(Data entries)
- - - - -

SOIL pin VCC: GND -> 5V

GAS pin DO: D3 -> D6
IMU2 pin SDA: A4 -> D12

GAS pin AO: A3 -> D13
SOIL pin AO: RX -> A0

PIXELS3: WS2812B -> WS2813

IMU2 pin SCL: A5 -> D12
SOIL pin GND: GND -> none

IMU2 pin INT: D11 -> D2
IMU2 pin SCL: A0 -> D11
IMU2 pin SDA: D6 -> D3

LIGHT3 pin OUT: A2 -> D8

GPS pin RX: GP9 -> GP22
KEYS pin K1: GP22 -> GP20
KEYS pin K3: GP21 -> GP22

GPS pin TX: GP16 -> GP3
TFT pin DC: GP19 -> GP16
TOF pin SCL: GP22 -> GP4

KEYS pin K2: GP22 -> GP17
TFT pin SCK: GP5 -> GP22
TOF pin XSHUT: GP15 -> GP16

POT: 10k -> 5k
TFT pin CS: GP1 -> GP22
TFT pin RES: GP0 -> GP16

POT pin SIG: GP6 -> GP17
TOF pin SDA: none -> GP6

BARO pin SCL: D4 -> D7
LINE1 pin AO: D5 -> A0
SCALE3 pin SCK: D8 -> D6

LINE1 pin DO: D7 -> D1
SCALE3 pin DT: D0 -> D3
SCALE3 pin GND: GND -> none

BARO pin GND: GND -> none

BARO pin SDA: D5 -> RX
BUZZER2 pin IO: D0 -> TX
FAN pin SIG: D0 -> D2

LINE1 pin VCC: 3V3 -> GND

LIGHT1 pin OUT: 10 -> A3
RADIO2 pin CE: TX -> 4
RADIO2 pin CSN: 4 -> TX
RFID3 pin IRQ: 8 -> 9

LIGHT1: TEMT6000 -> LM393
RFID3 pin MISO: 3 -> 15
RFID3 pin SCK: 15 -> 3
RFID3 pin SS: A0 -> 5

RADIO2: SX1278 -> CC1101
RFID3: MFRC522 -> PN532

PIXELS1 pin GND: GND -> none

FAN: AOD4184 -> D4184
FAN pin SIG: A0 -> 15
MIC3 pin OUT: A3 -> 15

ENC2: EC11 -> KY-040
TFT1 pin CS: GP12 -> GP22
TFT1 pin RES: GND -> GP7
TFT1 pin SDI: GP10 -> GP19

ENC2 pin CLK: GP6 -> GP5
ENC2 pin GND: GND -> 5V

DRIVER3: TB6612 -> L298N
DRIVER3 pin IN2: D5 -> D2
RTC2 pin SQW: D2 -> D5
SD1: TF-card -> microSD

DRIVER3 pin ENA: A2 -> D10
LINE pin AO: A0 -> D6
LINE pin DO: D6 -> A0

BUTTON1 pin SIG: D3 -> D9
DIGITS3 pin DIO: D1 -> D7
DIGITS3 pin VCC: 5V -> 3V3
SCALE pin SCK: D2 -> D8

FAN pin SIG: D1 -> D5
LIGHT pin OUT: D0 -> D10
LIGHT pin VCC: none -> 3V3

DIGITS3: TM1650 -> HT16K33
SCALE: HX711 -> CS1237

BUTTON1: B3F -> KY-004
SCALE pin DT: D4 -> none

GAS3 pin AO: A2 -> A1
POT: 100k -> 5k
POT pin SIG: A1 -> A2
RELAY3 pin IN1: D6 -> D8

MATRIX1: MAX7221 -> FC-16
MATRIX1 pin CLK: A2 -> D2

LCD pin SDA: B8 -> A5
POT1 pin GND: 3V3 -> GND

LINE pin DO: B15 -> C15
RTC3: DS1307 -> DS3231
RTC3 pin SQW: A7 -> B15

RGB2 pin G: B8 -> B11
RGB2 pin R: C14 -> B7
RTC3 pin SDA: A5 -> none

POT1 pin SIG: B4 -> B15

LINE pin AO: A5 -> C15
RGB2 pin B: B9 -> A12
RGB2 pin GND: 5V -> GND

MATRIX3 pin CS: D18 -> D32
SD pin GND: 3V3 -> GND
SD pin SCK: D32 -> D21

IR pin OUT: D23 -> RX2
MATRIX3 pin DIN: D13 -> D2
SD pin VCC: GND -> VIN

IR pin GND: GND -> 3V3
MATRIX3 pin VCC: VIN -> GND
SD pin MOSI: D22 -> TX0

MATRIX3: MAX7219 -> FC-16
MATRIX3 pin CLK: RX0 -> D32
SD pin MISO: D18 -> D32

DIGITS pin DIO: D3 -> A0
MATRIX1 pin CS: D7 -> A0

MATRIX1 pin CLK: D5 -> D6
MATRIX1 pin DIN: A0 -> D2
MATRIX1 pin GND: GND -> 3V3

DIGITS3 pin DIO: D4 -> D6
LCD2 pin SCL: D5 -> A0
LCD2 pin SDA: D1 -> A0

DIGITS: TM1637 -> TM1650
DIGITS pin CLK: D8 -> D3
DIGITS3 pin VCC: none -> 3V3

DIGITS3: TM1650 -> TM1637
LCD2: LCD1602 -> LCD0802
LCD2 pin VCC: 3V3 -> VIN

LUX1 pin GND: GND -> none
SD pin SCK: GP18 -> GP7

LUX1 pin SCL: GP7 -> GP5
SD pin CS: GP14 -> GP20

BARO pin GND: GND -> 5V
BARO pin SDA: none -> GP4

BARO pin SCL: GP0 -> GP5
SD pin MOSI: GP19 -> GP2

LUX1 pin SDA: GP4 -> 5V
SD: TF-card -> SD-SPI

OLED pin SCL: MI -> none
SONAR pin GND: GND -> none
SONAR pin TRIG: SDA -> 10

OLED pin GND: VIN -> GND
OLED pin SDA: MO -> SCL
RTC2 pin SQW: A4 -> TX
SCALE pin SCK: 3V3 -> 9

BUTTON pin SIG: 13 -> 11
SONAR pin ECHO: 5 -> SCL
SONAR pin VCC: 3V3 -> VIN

- - - - -

Print, from the entries above, the line with "LIGHT pin OUT: D0 -> D10", the line with "LCD pin SDA: B8 -> A5" and all lines between them, exactly and with nothing else.

## Task output
LIGHT pin OUT: D0 -> D10
LIGHT pin VCC: none -> 3V3

DIGITS3: TM1650 -> HT16K33
SCALE: HX711 -> CS1237

BUTTON1: B3F -> KY-004
SCALE pin DT: D4 -> none

GAS3 pin AO: A2 -> A1
POT: 100k -> 5k
POT pin SIG: A1 -> A2
RELAY3 pin IN1: D6 -> D8

MATRIX1: MAX7221 -> FC-16
MATRIX1 pin CLK: A2 -> D2

LCD pin SDA: B8 -> A5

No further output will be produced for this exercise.